[RECORDS FOR THIS EXERCISE Boundary: Start]

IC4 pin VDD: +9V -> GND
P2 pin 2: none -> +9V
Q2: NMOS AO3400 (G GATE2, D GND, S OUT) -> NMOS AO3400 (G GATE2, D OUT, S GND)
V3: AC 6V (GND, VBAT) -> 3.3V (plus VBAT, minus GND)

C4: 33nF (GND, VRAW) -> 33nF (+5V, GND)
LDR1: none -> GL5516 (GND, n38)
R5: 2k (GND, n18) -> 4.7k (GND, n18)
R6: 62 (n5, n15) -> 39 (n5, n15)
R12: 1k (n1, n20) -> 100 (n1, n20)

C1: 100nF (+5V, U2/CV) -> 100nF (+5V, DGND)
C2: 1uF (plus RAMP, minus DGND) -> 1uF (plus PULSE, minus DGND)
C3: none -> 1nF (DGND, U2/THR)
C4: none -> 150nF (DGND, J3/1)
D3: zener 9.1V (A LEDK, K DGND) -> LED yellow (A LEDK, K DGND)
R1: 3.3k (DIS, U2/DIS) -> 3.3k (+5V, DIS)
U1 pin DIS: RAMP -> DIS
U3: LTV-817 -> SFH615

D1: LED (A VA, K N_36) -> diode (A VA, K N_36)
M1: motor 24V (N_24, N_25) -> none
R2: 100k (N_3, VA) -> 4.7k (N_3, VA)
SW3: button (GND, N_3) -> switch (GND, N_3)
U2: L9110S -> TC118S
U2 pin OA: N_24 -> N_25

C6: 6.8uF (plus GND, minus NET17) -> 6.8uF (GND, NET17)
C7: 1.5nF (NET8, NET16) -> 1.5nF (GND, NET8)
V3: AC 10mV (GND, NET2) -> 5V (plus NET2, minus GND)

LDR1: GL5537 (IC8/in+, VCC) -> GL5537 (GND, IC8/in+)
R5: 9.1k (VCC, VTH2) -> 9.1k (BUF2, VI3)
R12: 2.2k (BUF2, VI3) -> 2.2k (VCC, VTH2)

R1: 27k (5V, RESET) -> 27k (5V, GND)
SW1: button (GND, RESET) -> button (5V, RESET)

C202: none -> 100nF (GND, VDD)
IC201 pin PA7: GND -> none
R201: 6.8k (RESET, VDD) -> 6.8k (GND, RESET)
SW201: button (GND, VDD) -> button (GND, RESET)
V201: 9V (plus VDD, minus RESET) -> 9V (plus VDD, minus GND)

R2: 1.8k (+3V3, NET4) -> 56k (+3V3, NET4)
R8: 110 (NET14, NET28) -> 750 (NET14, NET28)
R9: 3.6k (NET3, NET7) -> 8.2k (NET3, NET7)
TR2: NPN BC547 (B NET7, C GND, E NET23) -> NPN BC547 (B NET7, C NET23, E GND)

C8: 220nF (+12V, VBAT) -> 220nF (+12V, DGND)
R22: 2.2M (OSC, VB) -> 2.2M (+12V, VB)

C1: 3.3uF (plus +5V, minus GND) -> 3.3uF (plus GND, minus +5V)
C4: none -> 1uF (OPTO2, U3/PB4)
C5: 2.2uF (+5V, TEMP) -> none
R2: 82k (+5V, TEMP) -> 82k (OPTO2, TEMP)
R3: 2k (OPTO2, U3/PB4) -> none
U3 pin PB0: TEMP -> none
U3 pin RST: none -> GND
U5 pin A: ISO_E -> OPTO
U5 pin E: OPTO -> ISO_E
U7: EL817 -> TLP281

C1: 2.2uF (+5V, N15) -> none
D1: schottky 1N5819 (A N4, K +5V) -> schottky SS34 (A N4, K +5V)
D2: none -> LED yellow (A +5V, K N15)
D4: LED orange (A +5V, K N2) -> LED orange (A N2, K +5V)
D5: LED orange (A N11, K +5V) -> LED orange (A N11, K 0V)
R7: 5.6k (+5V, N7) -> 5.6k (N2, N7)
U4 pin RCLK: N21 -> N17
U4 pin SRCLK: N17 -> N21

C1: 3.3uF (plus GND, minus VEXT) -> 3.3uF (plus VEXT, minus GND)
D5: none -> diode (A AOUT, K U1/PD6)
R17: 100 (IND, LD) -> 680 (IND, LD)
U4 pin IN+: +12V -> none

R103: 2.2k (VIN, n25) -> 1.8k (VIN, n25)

[RECORDS FOR THIS EXERCISE Boundary: End]

Above are the records. Print exactly, and only, the lines from the line with "C7: 1.5nF (NET8, NET16) -> 1.5nF (GND, NET8)" to the line with "R12: 2.2k (BUF2, VI3) -> 2.2k (VCC, VTH2)", both inclusive.

**RESPONSE FOR THIS EXERCISE**
C7: 1.5nF (NET8, NET16) -> 1.5nF (GND, NET8)
V3: AC 10mV (GND, NET2) -> 5V (plus NET2, minus GND)

LDR1: GL5537 (IC8/in+, VCC) -> GL5537 (GND, IC8/in+)
R5: 9.1k (VCC, VTH2) -> 9.1k (BUF2, VI3)
R12: 2.2k (BUF2, VI3) -> 2.2k (VCC, VTH2)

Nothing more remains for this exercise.